-- start Raw data --

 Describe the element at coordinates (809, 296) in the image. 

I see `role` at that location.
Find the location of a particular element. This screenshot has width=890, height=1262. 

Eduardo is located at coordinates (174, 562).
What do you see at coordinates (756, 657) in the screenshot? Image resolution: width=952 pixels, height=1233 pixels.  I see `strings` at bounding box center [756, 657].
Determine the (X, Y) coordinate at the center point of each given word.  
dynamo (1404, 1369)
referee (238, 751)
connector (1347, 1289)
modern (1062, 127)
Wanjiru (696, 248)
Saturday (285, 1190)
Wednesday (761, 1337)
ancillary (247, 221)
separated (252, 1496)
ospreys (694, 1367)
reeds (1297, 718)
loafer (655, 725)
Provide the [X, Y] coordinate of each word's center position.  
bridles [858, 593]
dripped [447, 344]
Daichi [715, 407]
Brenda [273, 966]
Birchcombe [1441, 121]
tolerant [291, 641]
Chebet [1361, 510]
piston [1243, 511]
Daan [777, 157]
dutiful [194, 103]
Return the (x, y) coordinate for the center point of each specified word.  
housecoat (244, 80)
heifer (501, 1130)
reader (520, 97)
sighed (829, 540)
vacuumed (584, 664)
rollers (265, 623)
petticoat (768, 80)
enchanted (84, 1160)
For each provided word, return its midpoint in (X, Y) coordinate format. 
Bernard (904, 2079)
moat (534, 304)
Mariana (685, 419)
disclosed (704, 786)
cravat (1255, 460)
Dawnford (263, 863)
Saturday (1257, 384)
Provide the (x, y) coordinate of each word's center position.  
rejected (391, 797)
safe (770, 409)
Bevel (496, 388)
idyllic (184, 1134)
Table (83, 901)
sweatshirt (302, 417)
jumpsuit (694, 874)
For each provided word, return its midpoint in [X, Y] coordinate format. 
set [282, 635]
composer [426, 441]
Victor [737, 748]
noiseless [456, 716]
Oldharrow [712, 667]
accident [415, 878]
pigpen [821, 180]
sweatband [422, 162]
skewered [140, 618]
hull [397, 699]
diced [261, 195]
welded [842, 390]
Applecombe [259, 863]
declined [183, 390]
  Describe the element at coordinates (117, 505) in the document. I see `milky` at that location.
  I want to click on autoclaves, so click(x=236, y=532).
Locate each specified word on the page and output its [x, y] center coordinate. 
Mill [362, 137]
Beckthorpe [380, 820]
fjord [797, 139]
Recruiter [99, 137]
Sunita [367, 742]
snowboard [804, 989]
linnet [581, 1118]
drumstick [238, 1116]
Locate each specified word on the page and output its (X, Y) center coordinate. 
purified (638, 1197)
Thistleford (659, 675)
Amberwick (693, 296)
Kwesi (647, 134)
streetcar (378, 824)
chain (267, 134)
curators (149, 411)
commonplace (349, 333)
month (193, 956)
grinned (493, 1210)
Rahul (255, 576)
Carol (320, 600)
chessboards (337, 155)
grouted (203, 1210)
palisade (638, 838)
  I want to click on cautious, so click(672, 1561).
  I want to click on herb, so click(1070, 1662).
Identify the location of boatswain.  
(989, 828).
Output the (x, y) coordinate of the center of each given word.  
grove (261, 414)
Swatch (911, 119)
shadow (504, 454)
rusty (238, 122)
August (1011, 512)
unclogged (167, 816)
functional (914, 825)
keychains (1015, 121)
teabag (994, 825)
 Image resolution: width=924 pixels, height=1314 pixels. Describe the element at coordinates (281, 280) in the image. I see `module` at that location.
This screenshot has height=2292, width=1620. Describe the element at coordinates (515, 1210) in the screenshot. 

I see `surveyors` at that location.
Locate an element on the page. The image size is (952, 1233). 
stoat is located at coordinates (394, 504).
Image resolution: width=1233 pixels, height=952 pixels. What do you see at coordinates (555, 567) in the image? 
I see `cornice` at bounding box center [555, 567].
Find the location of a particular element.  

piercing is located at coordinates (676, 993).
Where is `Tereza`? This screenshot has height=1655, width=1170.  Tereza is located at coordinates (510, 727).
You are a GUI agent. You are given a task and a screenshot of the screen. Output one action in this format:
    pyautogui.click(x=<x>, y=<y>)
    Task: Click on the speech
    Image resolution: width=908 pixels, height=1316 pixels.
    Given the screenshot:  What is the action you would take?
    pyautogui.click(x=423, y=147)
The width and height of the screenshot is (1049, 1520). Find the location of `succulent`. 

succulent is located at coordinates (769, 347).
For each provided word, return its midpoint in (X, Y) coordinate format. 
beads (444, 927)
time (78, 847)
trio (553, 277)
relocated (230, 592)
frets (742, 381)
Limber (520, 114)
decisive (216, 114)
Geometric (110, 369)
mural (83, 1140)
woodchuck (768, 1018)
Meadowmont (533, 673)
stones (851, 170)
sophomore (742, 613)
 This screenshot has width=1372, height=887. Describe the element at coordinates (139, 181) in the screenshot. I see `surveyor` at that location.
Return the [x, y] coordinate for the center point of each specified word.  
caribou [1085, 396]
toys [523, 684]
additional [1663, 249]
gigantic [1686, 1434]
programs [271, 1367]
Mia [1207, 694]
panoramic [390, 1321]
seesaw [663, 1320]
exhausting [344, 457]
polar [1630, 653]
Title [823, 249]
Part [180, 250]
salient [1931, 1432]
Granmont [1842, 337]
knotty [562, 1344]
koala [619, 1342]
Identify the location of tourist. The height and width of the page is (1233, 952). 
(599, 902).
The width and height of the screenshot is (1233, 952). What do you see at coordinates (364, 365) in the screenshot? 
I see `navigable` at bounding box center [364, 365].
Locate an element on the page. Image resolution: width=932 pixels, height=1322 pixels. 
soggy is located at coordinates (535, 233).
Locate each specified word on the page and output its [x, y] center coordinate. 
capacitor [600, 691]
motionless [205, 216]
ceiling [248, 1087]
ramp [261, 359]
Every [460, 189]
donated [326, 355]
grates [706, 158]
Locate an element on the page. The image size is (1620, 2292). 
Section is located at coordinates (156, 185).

-- end Raw data --

Goal: Show every line of the data above that contains the string "action".

Exercise output:
You are a GUI agent. You are given a task and a screenshot of the screen. Output one action in this format:
    Given the screenshot:  What is the action you would take?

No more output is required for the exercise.